# Data to process
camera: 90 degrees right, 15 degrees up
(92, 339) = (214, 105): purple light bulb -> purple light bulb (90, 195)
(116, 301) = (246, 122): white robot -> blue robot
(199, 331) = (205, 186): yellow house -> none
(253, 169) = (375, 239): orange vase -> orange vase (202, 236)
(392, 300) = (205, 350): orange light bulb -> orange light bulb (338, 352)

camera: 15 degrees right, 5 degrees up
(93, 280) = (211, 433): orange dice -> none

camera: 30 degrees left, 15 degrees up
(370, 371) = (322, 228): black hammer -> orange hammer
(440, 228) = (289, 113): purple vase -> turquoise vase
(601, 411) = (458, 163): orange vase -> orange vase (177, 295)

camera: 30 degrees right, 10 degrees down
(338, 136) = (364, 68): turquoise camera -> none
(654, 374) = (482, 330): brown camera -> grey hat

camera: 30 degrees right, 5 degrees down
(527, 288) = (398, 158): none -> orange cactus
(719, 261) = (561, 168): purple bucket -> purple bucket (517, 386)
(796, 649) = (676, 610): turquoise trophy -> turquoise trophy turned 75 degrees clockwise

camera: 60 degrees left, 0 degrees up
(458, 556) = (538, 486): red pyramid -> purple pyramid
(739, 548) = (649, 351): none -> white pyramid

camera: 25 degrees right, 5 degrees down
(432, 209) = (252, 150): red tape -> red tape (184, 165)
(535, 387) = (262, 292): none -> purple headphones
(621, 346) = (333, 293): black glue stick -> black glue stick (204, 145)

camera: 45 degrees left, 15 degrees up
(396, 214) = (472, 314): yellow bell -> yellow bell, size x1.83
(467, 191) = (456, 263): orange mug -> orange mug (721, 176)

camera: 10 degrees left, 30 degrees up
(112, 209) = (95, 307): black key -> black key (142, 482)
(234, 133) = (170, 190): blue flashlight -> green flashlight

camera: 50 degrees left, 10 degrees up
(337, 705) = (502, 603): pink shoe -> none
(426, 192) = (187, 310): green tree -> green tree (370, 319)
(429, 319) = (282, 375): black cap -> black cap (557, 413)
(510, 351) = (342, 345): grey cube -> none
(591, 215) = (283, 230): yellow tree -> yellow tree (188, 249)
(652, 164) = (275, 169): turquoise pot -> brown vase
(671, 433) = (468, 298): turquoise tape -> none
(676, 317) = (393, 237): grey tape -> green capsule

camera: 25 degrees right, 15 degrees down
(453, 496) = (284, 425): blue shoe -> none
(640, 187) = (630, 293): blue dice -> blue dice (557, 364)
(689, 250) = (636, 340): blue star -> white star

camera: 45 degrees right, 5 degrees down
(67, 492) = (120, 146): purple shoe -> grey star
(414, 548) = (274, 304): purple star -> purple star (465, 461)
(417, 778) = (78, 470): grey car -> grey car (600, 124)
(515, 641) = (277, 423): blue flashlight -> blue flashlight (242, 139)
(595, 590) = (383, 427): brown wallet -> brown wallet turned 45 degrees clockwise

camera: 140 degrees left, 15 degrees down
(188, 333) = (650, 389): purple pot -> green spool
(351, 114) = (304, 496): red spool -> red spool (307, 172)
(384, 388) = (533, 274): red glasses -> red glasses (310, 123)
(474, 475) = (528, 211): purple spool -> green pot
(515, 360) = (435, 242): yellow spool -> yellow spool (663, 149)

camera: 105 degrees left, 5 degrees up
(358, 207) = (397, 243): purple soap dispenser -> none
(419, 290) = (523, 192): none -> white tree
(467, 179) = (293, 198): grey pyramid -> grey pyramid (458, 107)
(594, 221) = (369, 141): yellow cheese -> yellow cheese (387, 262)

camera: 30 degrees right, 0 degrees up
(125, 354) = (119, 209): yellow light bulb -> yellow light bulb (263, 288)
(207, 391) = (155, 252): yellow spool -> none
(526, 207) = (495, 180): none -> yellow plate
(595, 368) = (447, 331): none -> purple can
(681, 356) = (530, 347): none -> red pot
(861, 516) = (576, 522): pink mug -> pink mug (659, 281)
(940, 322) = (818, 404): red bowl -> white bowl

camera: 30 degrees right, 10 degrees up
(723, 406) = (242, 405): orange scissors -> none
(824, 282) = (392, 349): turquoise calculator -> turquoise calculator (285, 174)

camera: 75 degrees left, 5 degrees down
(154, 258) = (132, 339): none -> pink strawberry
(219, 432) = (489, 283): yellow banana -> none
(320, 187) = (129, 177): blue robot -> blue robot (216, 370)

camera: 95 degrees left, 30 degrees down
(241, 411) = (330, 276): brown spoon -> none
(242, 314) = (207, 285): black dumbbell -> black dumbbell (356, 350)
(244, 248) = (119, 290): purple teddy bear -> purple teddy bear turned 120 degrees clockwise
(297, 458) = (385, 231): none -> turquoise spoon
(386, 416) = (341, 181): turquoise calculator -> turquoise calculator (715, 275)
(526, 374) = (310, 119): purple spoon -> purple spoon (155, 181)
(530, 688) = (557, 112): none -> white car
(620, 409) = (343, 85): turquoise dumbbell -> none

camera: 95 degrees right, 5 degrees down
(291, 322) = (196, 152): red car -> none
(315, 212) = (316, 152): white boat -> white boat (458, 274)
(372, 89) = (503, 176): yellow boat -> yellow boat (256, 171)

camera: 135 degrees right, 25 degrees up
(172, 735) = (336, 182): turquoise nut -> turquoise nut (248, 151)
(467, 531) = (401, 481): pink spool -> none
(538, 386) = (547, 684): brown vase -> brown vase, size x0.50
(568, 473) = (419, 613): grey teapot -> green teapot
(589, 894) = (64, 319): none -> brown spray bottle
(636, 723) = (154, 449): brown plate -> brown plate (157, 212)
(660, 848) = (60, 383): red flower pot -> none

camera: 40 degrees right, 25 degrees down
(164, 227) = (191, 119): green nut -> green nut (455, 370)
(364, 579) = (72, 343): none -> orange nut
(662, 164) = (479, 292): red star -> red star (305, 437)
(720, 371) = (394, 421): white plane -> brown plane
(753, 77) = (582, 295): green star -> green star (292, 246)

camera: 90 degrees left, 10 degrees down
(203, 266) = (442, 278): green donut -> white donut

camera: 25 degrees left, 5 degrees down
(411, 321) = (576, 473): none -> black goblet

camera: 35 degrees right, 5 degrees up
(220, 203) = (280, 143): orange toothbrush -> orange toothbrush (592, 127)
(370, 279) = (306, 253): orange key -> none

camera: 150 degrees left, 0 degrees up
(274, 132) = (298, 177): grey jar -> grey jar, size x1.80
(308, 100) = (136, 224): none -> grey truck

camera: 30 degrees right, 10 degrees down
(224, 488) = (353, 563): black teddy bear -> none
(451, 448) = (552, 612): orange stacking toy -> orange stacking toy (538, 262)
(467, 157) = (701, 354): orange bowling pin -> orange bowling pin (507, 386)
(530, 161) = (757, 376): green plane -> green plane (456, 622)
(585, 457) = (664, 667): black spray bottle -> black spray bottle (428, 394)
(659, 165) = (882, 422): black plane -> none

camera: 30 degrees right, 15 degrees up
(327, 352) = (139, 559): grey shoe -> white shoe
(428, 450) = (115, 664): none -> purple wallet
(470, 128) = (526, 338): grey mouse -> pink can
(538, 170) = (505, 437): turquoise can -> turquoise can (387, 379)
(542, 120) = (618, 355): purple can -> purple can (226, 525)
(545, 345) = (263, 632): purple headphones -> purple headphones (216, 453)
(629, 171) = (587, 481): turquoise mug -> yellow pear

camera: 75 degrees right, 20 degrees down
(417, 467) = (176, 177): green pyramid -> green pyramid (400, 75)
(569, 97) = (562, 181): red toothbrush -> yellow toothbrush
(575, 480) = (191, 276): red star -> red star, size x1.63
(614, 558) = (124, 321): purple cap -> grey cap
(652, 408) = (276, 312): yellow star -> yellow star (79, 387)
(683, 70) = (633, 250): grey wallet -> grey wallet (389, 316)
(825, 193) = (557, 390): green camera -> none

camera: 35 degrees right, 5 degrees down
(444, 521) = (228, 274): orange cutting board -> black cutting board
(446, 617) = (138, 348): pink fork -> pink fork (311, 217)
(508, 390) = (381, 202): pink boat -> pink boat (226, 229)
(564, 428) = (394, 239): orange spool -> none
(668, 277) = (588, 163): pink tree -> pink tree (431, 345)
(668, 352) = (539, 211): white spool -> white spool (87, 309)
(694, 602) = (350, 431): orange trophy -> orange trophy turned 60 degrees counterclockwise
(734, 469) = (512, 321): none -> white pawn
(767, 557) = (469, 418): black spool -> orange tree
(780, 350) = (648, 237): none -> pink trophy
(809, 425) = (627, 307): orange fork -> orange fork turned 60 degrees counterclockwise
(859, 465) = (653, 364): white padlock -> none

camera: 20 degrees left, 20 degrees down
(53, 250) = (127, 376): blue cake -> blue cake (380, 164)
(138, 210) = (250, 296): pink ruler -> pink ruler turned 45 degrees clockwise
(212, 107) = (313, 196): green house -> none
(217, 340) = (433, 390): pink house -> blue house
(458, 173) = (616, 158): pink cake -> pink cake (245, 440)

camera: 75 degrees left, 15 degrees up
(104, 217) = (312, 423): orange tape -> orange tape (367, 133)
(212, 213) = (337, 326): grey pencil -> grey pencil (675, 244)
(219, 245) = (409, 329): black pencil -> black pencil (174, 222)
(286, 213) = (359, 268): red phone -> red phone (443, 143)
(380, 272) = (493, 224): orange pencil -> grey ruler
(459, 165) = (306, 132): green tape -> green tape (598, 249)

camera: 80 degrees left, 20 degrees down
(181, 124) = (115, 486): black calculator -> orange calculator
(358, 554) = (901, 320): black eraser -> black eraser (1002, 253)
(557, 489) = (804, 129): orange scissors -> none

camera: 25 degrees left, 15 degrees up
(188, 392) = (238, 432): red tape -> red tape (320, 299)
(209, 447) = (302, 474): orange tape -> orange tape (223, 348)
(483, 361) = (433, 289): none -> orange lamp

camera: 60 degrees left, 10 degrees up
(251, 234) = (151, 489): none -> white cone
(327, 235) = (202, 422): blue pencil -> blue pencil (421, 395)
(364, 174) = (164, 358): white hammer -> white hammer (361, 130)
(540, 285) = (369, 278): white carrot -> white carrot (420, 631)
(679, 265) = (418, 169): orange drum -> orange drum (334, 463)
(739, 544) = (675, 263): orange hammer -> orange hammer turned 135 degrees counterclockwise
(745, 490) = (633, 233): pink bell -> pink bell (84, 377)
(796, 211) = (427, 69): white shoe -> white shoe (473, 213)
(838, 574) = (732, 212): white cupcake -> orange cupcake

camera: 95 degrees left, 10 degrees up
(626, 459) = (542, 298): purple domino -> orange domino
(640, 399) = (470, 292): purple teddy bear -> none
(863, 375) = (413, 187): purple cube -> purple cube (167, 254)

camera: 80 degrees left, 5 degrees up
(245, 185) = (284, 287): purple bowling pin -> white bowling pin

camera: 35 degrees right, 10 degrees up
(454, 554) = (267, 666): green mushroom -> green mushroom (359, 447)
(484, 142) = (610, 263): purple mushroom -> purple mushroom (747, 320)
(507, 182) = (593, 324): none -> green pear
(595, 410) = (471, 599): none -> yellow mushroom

# Your goal
Only lines of the data holding the word "shoe" go in the answer. Please copy each of them.

# Solved problem
(337, 705) = (502, 603): pink shoe -> none
(453, 496) = (284, 425): blue shoe -> none
(67, 492) = (120, 146): purple shoe -> grey star
(327, 352) = (139, 559): grey shoe -> white shoe
(796, 211) = (427, 69): white shoe -> white shoe (473, 213)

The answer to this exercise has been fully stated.